• Aim
Can you write out every row from the one containing "RED: 5:24 -> none" down to the one containing "69: 05:41 -> 05:40", renaming "EST" as "EET" and keeping everything else the same? Leave the pictures out of your answer.

• Provided records
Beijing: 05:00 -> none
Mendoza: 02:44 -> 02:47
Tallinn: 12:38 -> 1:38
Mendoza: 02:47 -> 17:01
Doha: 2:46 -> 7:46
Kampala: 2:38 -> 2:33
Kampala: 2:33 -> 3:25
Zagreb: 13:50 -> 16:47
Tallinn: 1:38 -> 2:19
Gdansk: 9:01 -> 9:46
--
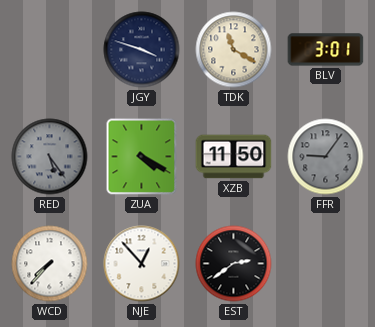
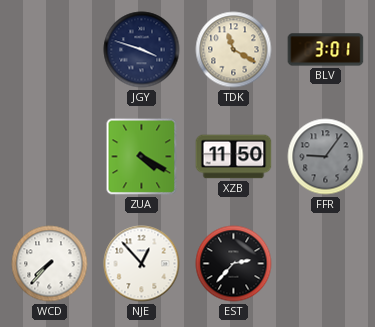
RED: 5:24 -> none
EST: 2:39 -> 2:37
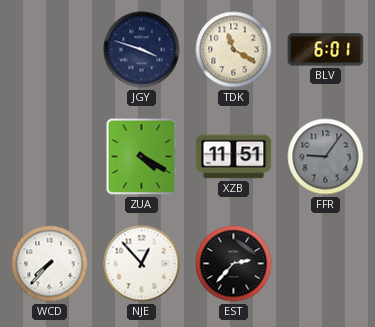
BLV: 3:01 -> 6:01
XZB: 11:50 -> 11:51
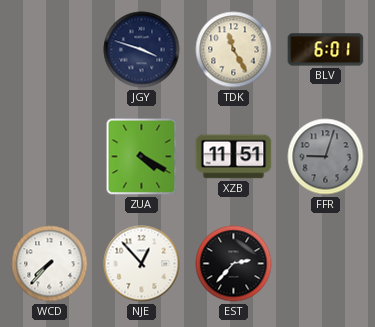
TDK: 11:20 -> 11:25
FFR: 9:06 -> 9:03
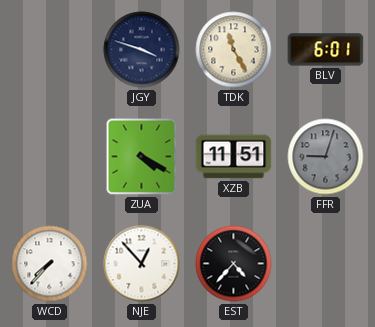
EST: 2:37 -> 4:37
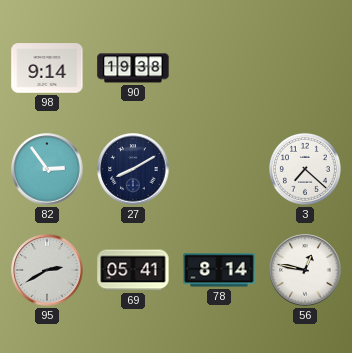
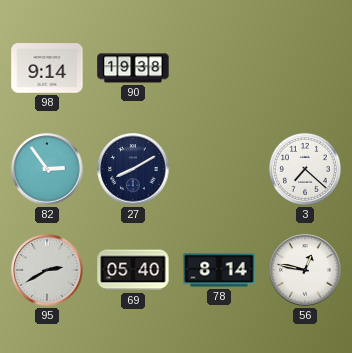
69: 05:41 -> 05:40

• Worked solution
RED: 5:24 -> none
EET: 2:39 -> 2:37
BLV: 3:01 -> 6:01
XZB: 11:50 -> 11:51
TDK: 11:20 -> 11:25
FFR: 9:06 -> 9:03
EET: 2:37 -> 4:37
69: 05:41 -> 05:40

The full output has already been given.